§ **Task**
Set down, unchanged, everything from the line containing "Question: Which point" down to the line containing "Answer: (A)", with both of those lines included.

§ **Lines of data**

------------------------------------------------

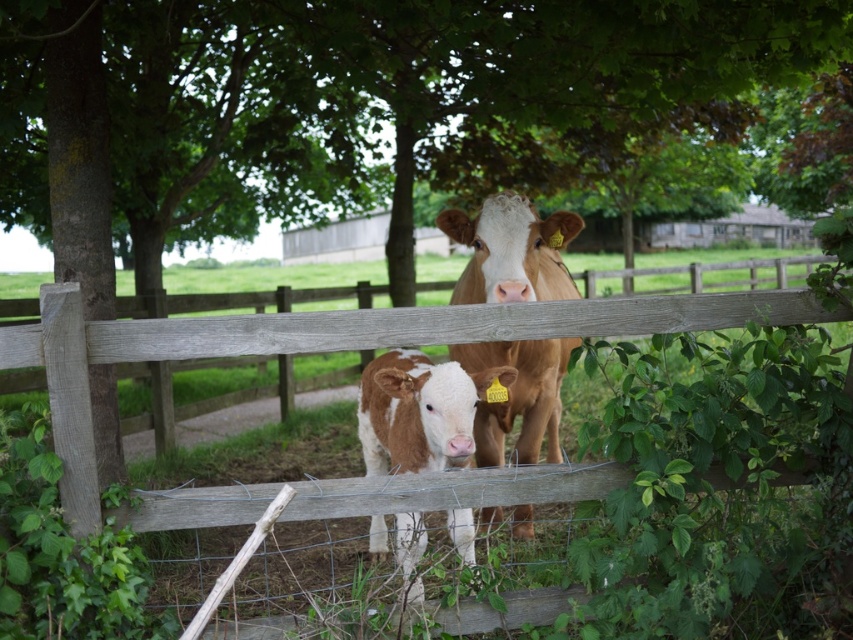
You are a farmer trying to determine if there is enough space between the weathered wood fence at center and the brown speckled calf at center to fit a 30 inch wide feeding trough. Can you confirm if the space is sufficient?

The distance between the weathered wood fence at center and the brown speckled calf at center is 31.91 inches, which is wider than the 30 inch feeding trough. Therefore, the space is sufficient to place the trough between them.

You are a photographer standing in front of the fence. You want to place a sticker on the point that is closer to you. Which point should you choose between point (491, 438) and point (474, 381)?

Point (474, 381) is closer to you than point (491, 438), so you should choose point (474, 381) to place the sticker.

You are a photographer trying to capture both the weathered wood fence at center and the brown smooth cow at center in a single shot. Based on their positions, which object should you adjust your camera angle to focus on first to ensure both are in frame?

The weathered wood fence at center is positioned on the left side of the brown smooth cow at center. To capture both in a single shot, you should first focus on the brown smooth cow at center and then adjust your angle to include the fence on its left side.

------------------------------------------------

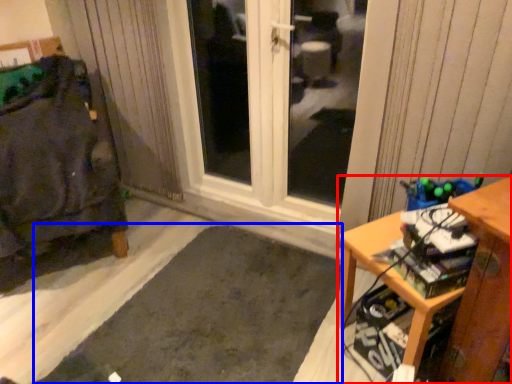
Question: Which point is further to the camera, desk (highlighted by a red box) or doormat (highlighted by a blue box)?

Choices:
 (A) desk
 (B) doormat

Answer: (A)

------------------------------------------------

§ **Reply to the exercise**
Question: Which point is further to the camera, desk (highlighted by a red box) or doormat (highlighted by a blue box)?

Choices:
 (A) desk
 (B) doormat

Answer: (A)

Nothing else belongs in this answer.